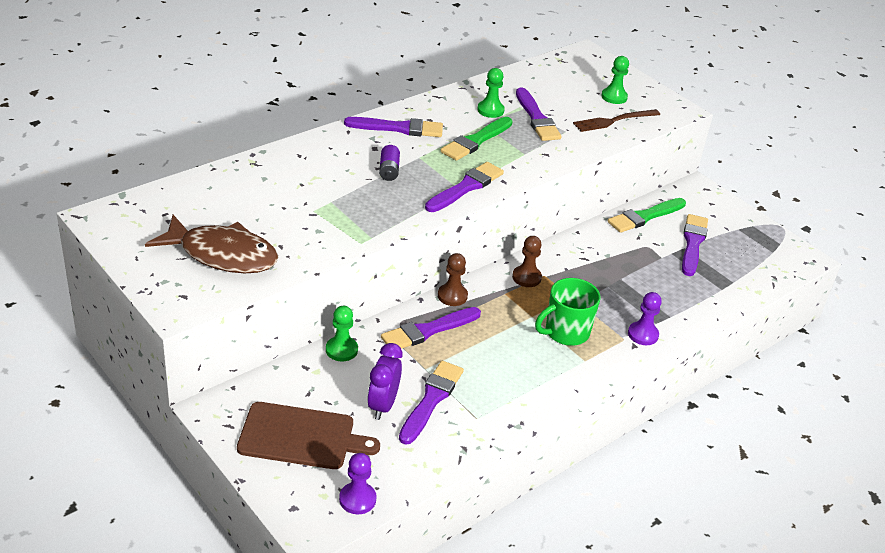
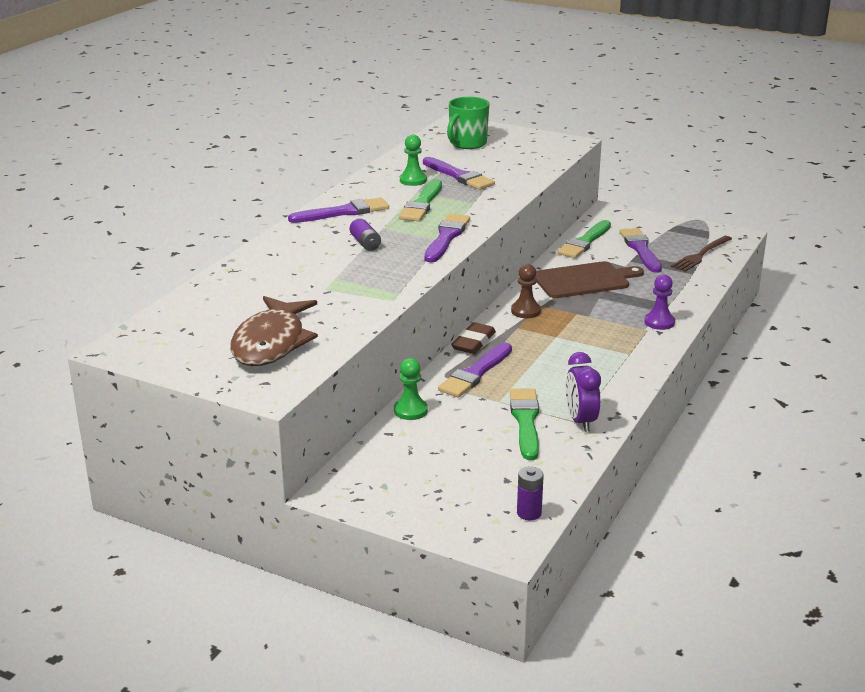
camera: 20 degrees left, 10 degrees down
(222, 255) = (271, 343): brown fish -> brown fish turned 105 degrees clockwise
(301, 437) = (434, 485): brown cutting board -> brown cutting board (584, 280)
(357, 499) = (529, 513): purple pawn -> purple battery
(383, 405) = (486, 439): purple clock -> purple clock (580, 421)
(431, 399) = (525, 421): purple brush -> green brush
(452, 296) = (473, 342): brown pawn -> brown eraser
(565, 332) = (595, 339): green mug -> green mug (467, 144)
(613, 121) = (526, 162): brown fork -> brown fork (700, 255)
(614, 97) = (509, 146): green pawn -> none

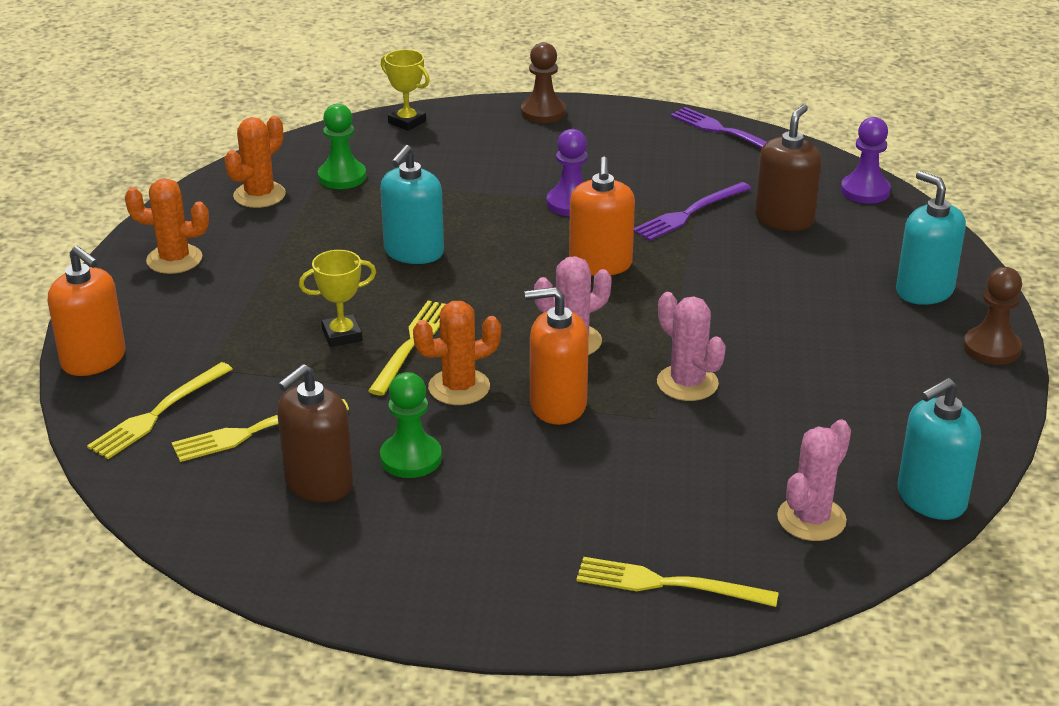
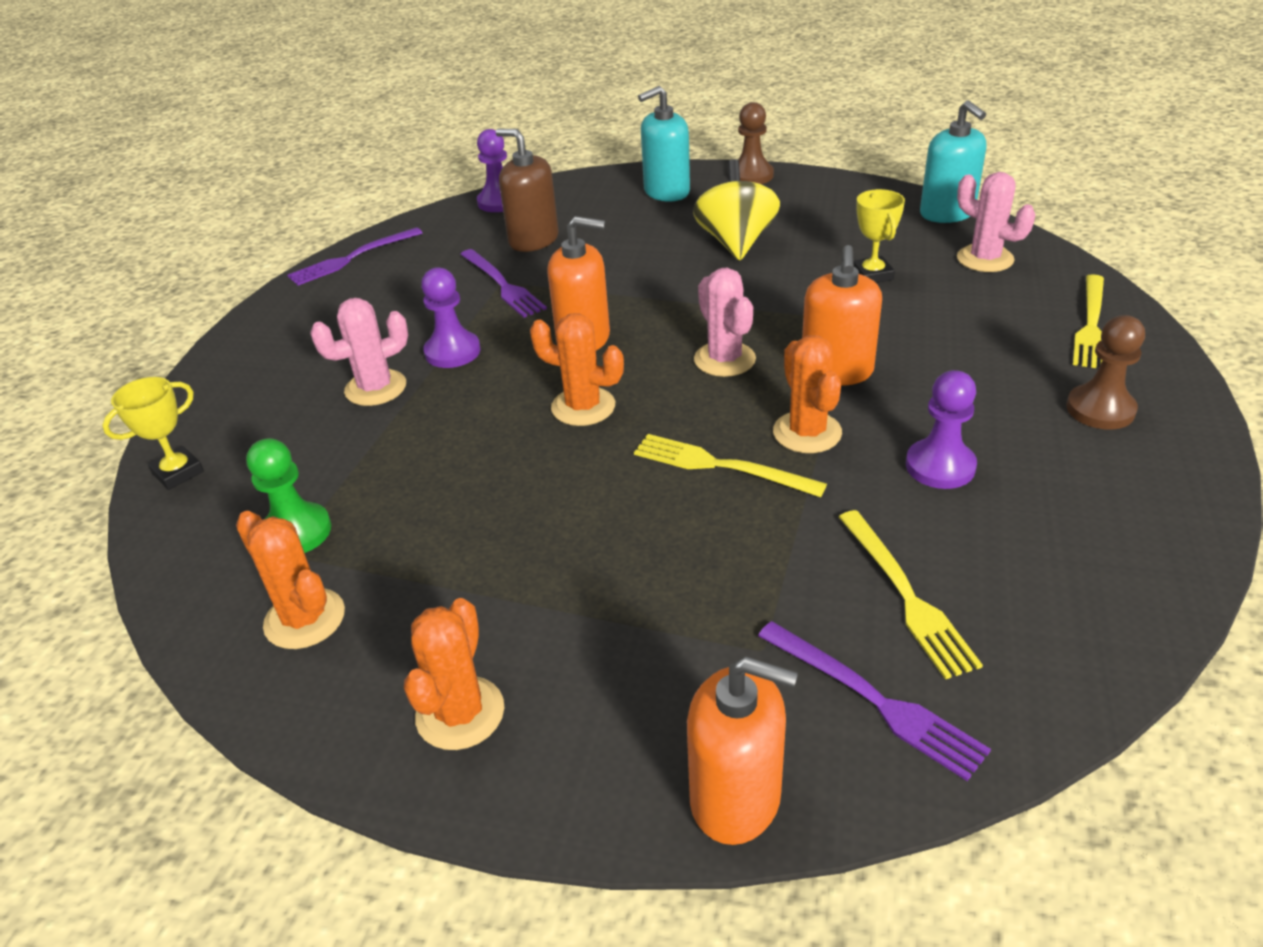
camera: 80 degrees left, 5 degrees up
(94, 359) = (736, 798): orange soap dispenser -> orange soap dispenser turned 60 degrees clockwise
(158, 413) = (874, 700): yellow fork -> purple fork
(318, 483) = (999, 535): brown soap dispenser -> none
(342, 335) = (695, 523): yellow trophy -> yellow trophy (872, 275)
(411, 458) = (940, 466): green pawn -> purple pawn
(413, 252) = (518, 465): turquoise soap dispenser -> none
(492, 273) = (583, 407): none -> orange cactus
(543, 112) = (231, 364): brown pawn -> brown pawn (1100, 409)
(687, 383) = (798, 301): pink cactus -> pink cactus (375, 388)
(809, 341) = (736, 242): none -> yellow spinning top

= = =

Task item.
From the entries above, copy each line that holds "degrees".

Solution to this problem.
camera: 20 degrees left, 10 degrees down
(222, 255) = (271, 343): brown fish -> brown fish turned 105 degrees clockwise
camera: 80 degrees left, 5 degrees up
(94, 359) = (736, 798): orange soap dispenser -> orange soap dispenser turned 60 degrees clockwise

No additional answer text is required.